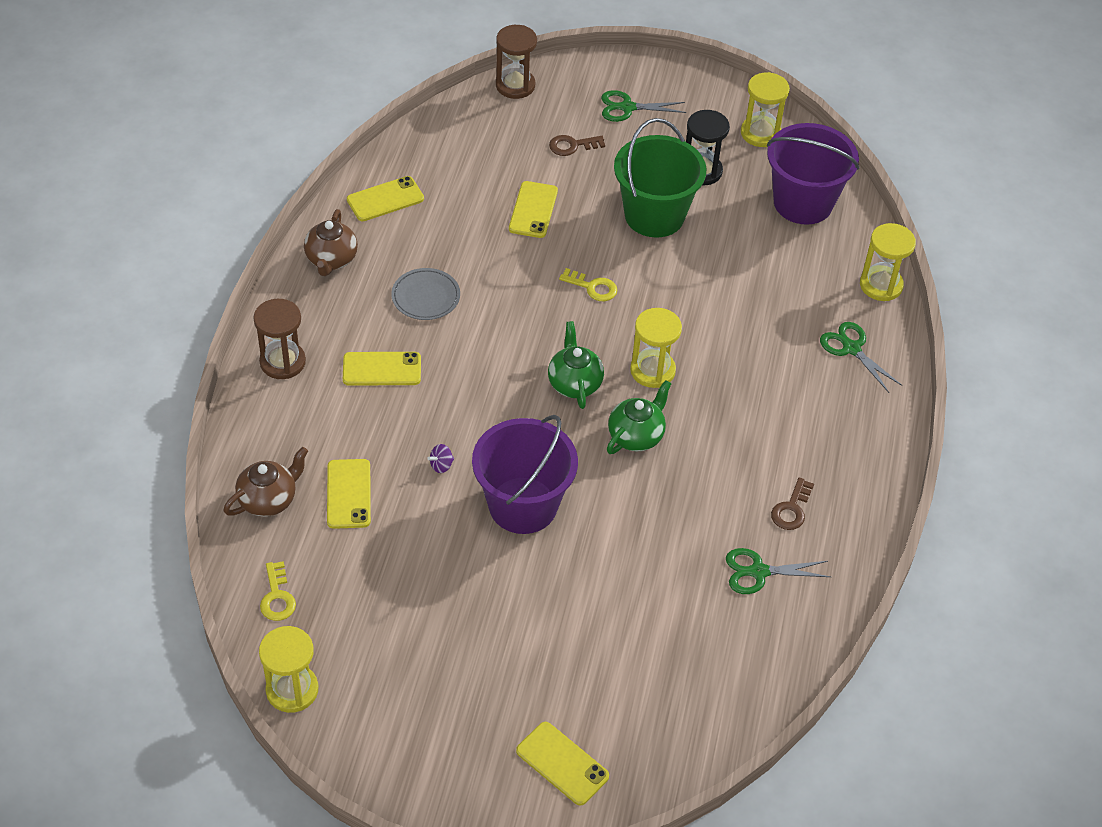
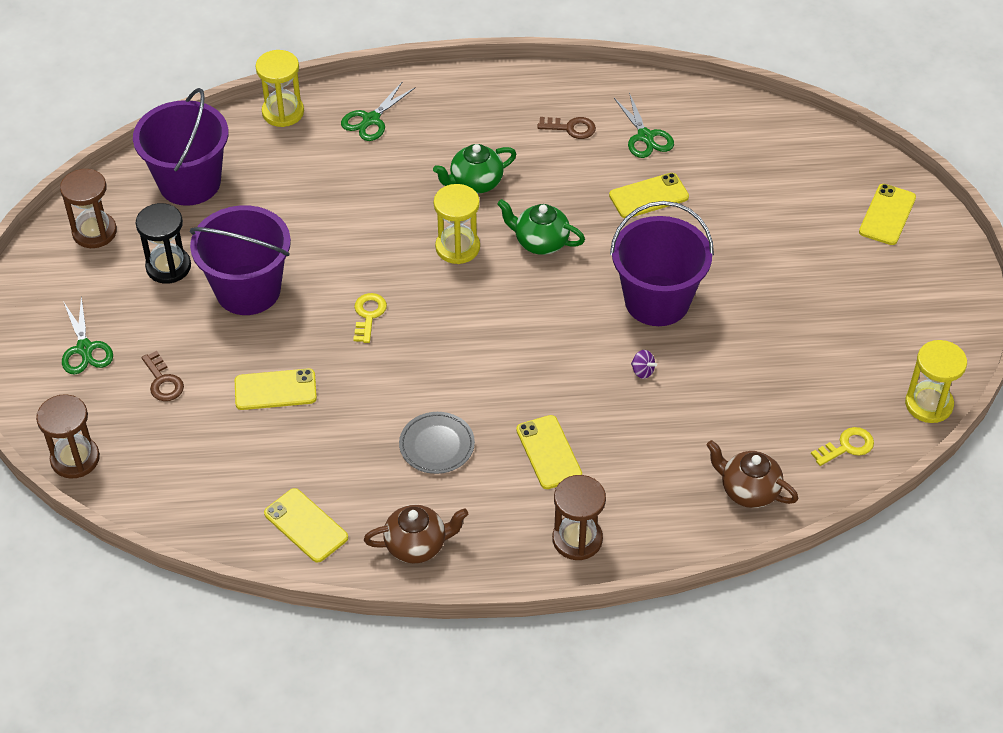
camera: 105 degrees left, 0 degrees up
(348, 494) = (710, 430): yellow phone -> yellow phone (649, 196)
(574, 383) = (499, 299): green teapot -> green teapot (475, 183)
(654, 215) = (248, 290): green bucket -> purple bucket
(760, 133) = (94, 232): yellow hourglass -> brown hourglass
########
Aim of the exercise: Please transcribe the whole listing above exactly, with the images left out.

Exercise result:
camera: 105 degrees left, 0 degrees up
(348, 494) = (710, 430): yellow phone -> yellow phone (649, 196)
(574, 383) = (499, 299): green teapot -> green teapot (475, 183)
(654, 215) = (248, 290): green bucket -> purple bucket
(760, 133) = (94, 232): yellow hourglass -> brown hourglass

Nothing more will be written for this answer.